*** Records Section Begins ***

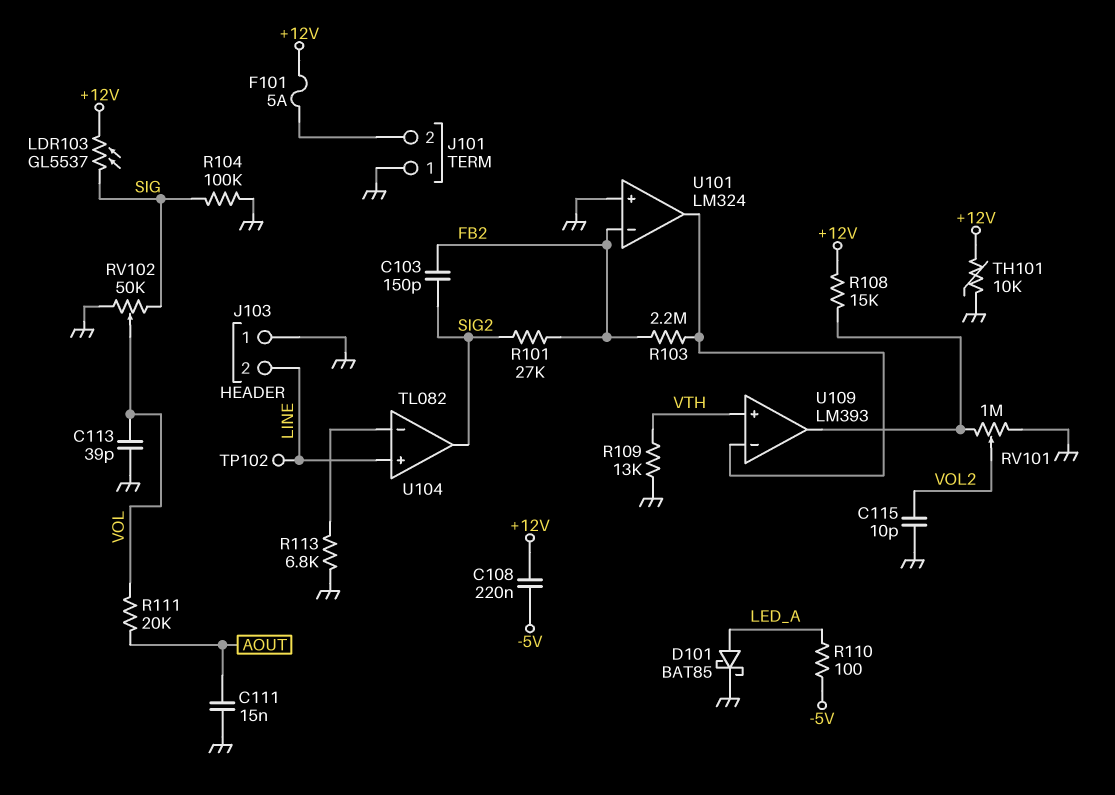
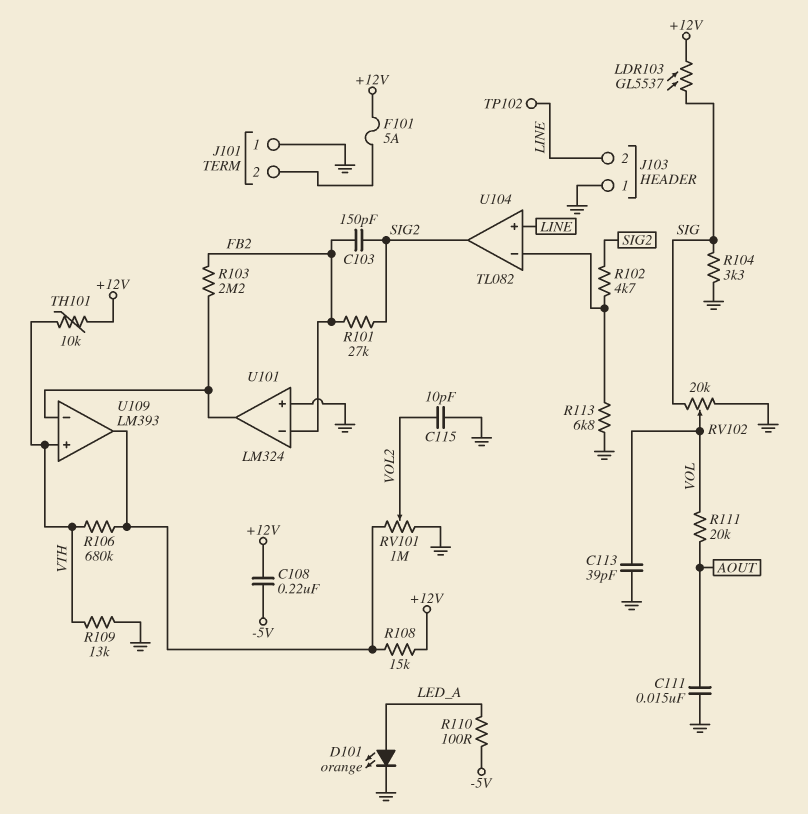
D101: schottky BAT85 (A LED_A, K GND) -> LED orange (A LED_A, K GND)
R102: none -> 4.7k (SIG2, U104/in-)
R104: 100k (GND, SIG) -> 3.3k (GND, SIG)
R106: none -> 680k (U109/out, VTH)
RV102: 50k (GND, SIG, wiper VOL) -> 20k (GND, SIG, wiper VOL)
TH101: 10k (+12V, GND) -> 10k (+12V, VTH)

*** Records Section Ends ***

- [To do]: Which lines of the data contain the word "none"? Copy each one.

- [Result of the task]:
R102: none -> 4.7k (SIG2, U104/in-)
R106: none -> 680k (U109/out, VTH)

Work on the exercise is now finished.